## EXERCISE AIM
Go through the following data and transcribe exactly the stretch of lines from the one holding "The camera went 175" to the one holding "Someone took away the BlackPowerCell", both included.

## STUDY MATERIAL

[Start of section]

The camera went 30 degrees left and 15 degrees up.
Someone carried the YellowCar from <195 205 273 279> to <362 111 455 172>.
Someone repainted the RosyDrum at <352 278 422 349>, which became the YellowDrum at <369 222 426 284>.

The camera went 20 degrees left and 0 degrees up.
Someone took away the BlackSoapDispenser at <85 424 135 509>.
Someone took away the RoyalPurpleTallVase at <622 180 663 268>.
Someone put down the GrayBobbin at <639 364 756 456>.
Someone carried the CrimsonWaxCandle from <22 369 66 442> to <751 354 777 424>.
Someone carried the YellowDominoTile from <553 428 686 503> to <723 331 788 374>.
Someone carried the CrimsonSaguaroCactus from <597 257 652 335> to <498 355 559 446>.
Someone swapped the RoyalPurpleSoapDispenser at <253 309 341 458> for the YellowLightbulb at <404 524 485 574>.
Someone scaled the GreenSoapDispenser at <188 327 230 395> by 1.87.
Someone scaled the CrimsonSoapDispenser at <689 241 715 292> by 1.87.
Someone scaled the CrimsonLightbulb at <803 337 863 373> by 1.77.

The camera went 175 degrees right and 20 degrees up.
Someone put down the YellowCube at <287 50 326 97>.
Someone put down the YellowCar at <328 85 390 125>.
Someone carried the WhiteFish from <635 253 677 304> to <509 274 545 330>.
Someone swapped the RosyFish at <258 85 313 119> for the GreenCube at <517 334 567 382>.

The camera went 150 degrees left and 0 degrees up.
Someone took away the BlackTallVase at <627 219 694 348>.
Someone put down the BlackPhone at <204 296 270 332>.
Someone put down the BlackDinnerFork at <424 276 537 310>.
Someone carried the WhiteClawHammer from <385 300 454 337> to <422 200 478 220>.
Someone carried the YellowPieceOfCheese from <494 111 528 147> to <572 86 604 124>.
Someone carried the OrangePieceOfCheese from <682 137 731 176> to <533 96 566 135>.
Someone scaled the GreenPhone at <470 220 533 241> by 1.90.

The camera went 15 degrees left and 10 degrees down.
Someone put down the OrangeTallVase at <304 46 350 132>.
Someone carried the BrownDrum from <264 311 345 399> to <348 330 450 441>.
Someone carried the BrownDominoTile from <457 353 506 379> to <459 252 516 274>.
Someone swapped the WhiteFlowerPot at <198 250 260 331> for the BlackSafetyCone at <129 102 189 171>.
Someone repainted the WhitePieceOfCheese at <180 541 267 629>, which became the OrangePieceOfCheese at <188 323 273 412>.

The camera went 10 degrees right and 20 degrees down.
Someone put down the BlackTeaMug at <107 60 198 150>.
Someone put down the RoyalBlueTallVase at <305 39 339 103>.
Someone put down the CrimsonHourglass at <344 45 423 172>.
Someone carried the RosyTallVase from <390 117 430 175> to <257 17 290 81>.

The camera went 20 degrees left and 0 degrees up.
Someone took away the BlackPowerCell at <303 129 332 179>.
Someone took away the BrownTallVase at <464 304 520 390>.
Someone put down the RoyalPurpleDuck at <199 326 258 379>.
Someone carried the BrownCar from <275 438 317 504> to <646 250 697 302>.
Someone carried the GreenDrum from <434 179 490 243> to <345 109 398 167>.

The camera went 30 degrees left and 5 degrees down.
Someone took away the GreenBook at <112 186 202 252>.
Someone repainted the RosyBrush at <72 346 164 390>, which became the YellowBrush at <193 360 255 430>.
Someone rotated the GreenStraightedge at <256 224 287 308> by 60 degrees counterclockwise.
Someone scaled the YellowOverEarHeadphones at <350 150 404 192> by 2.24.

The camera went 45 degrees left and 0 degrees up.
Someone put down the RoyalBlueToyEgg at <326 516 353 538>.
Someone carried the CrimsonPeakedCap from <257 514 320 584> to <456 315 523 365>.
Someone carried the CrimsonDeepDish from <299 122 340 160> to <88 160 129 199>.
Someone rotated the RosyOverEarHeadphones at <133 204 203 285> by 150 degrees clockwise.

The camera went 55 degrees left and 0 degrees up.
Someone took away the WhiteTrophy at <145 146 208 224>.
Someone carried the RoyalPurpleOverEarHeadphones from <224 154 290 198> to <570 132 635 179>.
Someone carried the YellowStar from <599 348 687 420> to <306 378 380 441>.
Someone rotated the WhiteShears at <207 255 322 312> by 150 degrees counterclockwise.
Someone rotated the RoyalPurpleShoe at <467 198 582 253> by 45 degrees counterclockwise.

[End of section]

## EXERCISE RESULT
The camera went 175 degrees right and 20 degrees up.
Someone put down the YellowCube at <287 50 326 97>.
Someone put down the YellowCar at <328 85 390 125>.
Someone carried the WhiteFish from <635 253 677 304> to <509 274 545 330>.
Someone swapped the RosyFish at <258 85 313 119> for the GreenCube at <517 334 567 382>.

The camera went 150 degrees left and 0 degrees up.
Someone took away the BlackTallVase at <627 219 694 348>.
Someone put down the BlackPhone at <204 296 270 332>.
Someone put down the BlackDinnerFork at <424 276 537 310>.
Someone carried the WhiteClawHammer from <385 300 454 337> to <422 200 478 220>.
Someone carried the YellowPieceOfCheese from <494 111 528 147> to <572 86 604 124>.
Someone carried the OrangePieceOfCheese from <682 137 731 176> to <533 96 566 135>.
Someone scaled the GreenPhone at <470 220 533 241> by 1.90.

The camera went 15 degrees left and 10 degrees down.
Someone put down the OrangeTallVase at <304 46 350 132>.
Someone carried the BrownDrum from <264 311 345 399> to <348 330 450 441>.
Someone carried the BrownDominoTile from <457 353 506 379> to <459 252 516 274>.
Someone swapped the WhiteFlowerPot at <198 250 260 331> for the BlackSafetyCone at <129 102 189 171>.
Someone repainted the WhitePieceOfCheese at <180 541 267 629>, which became the OrangePieceOfCheese at <188 323 273 412>.

The camera went 10 degrees right and 20 degrees down.
Someone put down the BlackTeaMug at <107 60 198 150>.
Someone put down the RoyalBlueTallVase at <305 39 339 103>.
Someone put down the CrimsonHourglass at <344 45 423 172>.
Someone carried the RosyTallVase from <390 117 430 175> to <257 17 290 81>.

The camera went 20 degrees left and 0 degrees up.
Someone took away the BlackPowerCell at <303 129 332 179>.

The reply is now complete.